# What the exercise asks
Would you write out every entry exactly, but without the pictures?

# Provided entries

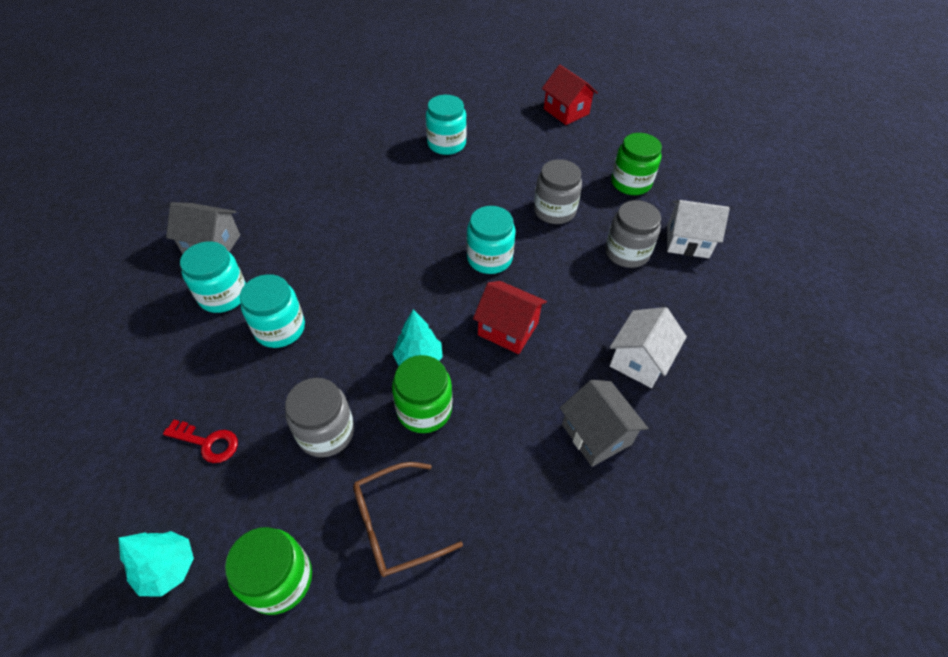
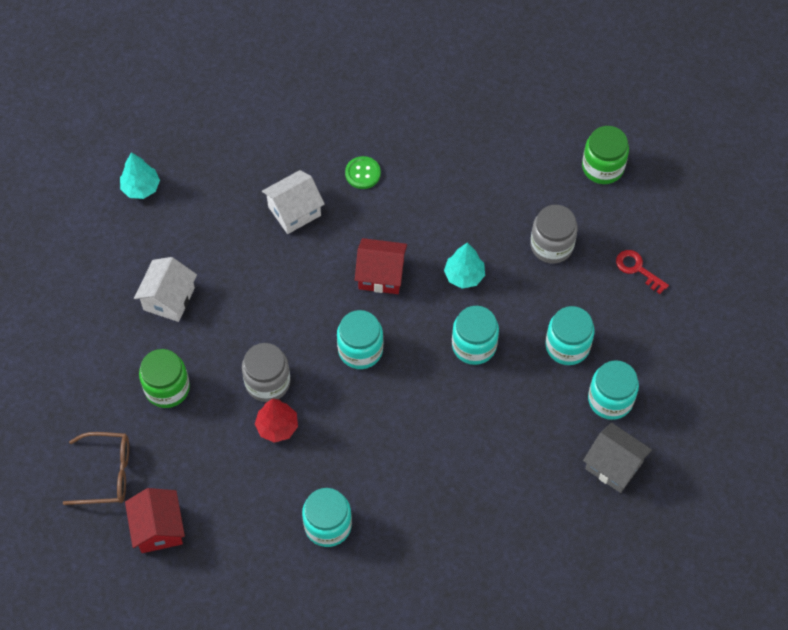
camera: 155 degrees left, 10 degrees up
turquoise tree [119,531,194,597] -> turquoise tree moved to [120,152,160,199]
brown glasses [353,462,463,577] -> brown glasses moved to [63,432,129,505]
green jar [392,355,452,433] -> none
red house [473,281,547,354] -> red house turned 45 degrees counterclockwise [355,238,407,294]
grey house [560,380,648,467] -> green button [345,156,381,189]
grey jar [605,200,661,268] -> none
white house [667,200,730,258] -> white house turned 75 degrees clockwise [134,257,197,322]
none -> red tree [255,398,298,443]
none -> turquoise jar [452,306,499,365]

# Answer box
camera: 155 degrees left, 10 degrees up
turquoise tree [119,531,194,597] -> turquoise tree moved to [120,152,160,199]
brown glasses [353,462,463,577] -> brown glasses moved to [63,432,129,505]
green jar [392,355,452,433] -> none
red house [473,281,547,354] -> red house turned 45 degrees counterclockwise [355,238,407,294]
grey house [560,380,648,467] -> green button [345,156,381,189]
grey jar [605,200,661,268] -> none
white house [667,200,730,258] -> white house turned 75 degrees clockwise [134,257,197,322]
none -> red tree [255,398,298,443]
none -> turquoise jar [452,306,499,365]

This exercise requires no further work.